• Prompt: Count the lines below in which "boat" appears, then give that number by itself.

─── Data extracts ───

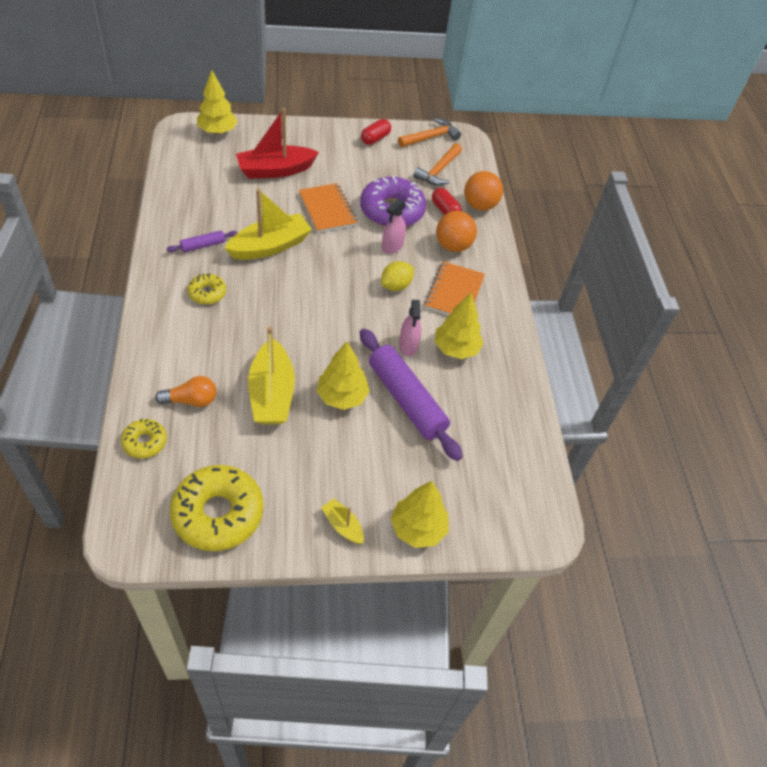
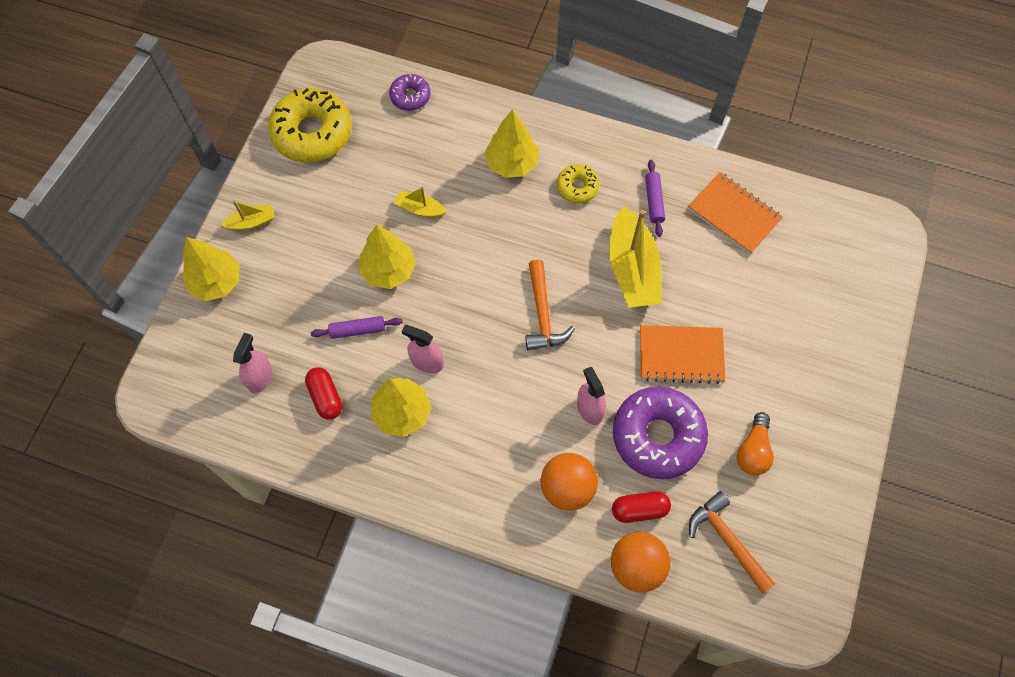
camera: 120 degrees right, 15 degrees up
yellow donut [121,419,167,458] -> purple donut [389,74,431,111]
orange light bulb [155,376,216,407] -> orange light bulb moved to [737,412,774,476]
yellow tree [197,70,238,135] -> yellow tree moved to [484,109,539,178]
red boat [236,108,319,179] -> none
yellow boat [248,327,295,424] -> yellow boat [394,187,446,217], size x0.49
purple rolling pin [360,329,463,461] -> purple rolling pin [311,316,403,339], size x0.46
red capsule [361,119,391,145] -> red capsule moved to [305,367,342,420]
yellow lemon [381,261,414,291] -> none
orange hammer [398,118,461,147] -> orange hammer moved to [525,259,575,350]
orange notebook [425,261,485,315] -> orange notebook moved to [688,172,783,254]
none -> pink spray bottle [233,333,272,393]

───

• Answer: 2